Required work: Lines with the word "plus" are the ones wanted. Copy each of them from the entries below.

Material shown:
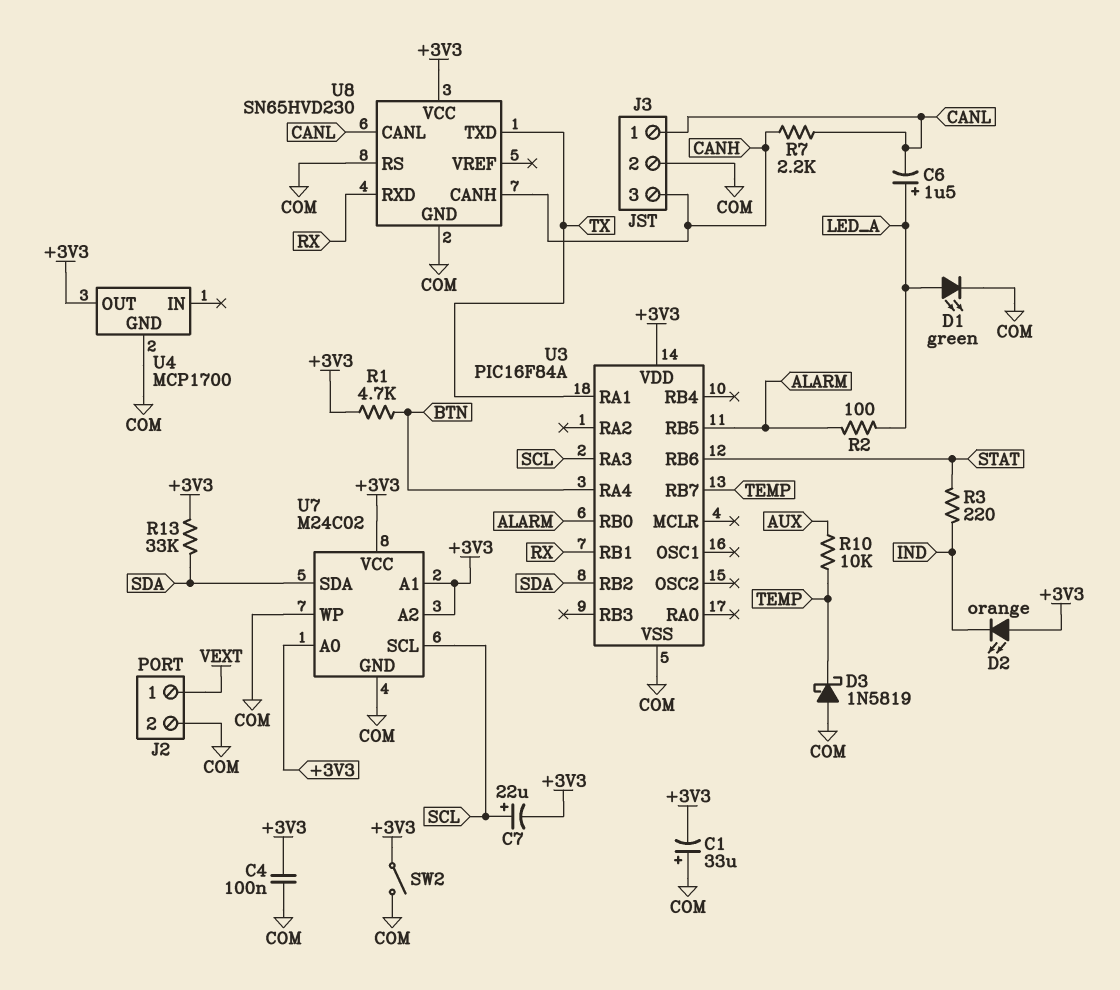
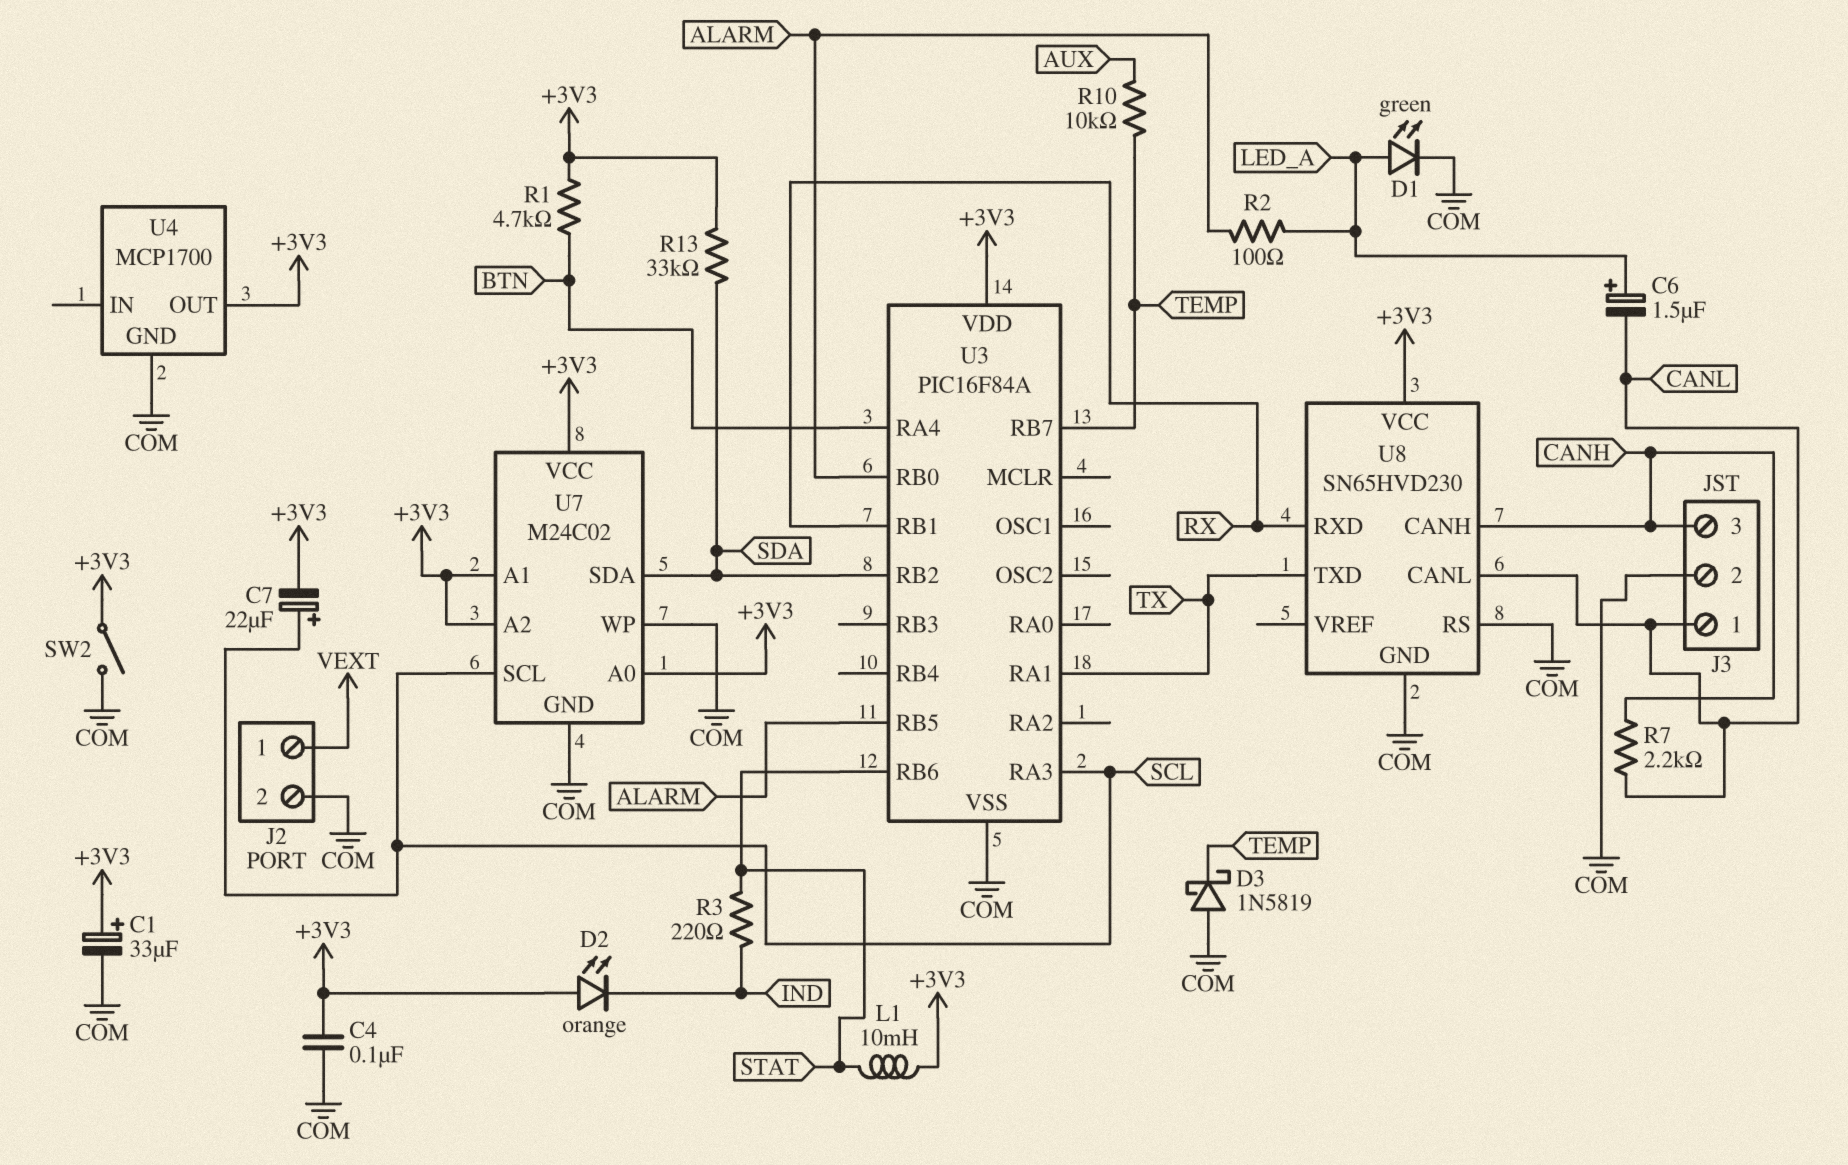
C1: 33uF (plus COM, minus +3V3) -> 33uF (plus +3V3, minus COM)
L1: none -> 10mH (+3V3, STAT)

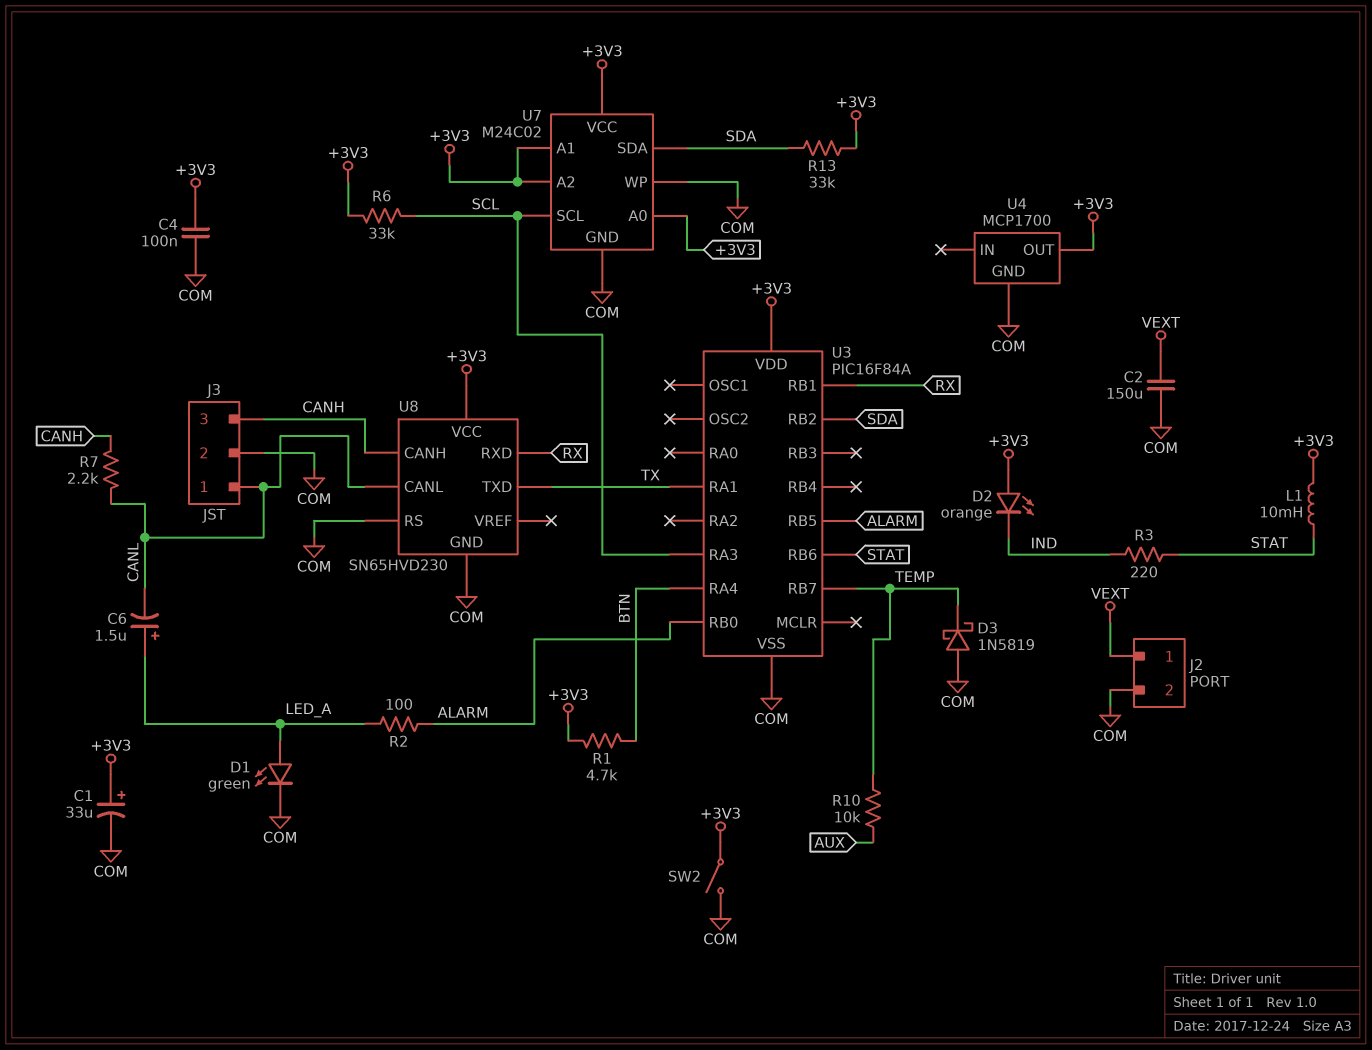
C2: none -> 150uF (COM, VEXT)
C7: 22uF (plus SCL, minus +3V3) -> none
R6: none -> 33k (+3V3, SCL)

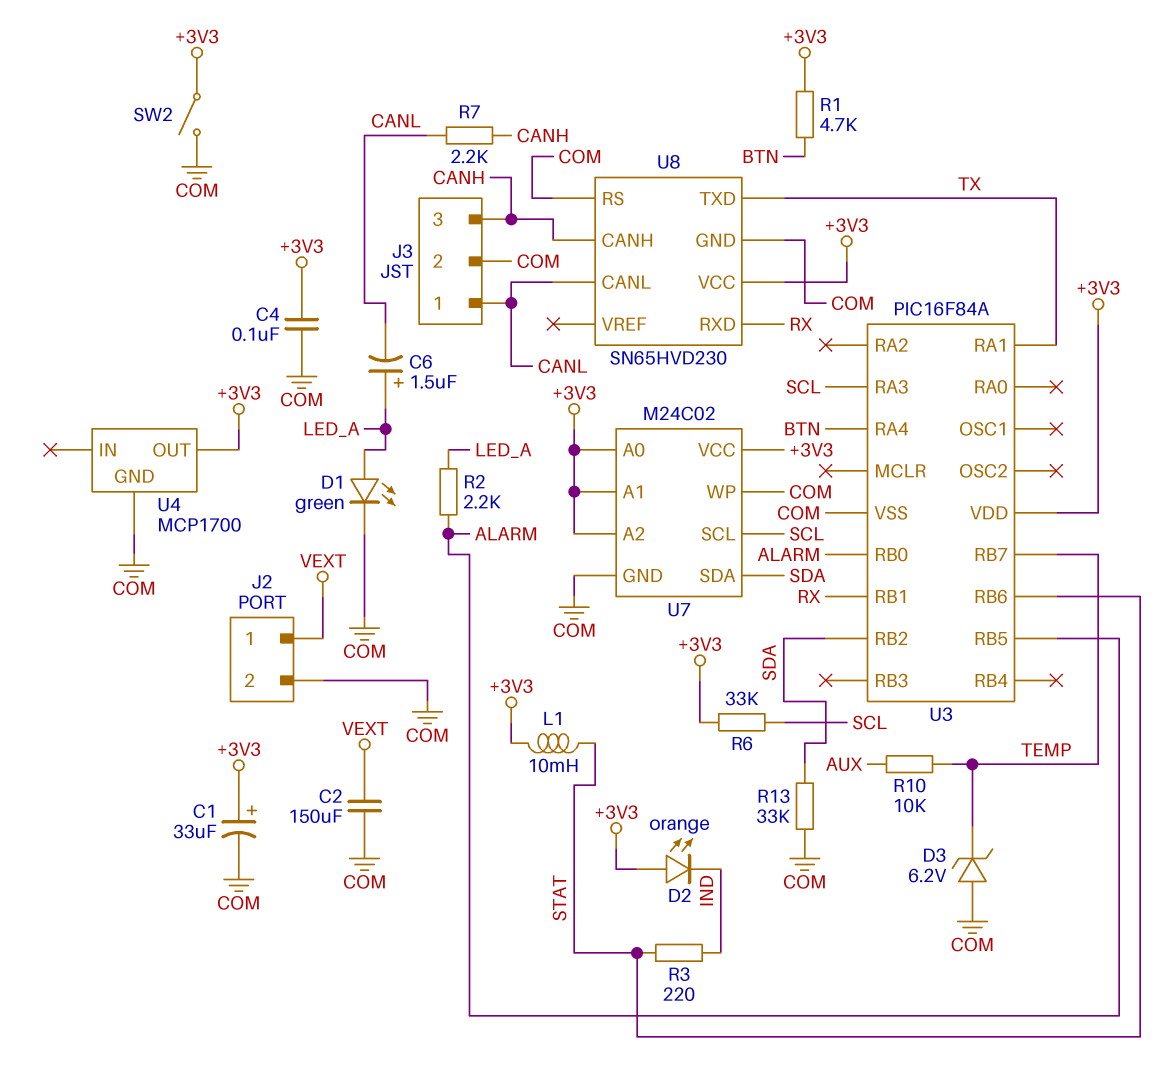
D3: schottky 1N5819 (A COM, K TEMP) -> zener 6.2V (A COM, K TEMP)
R2: 100 (ALARM, LED_A) -> 2.2k (ALARM, LED_A)
R13: 33k (+3V3, SDA) -> 33k (COM, SDA)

Reply to the task:
C1: 33uF (plus COM, minus +3V3) -> 33uF (plus +3V3, minus COM)
C7: 22uF (plus SCL, minus +3V3) -> none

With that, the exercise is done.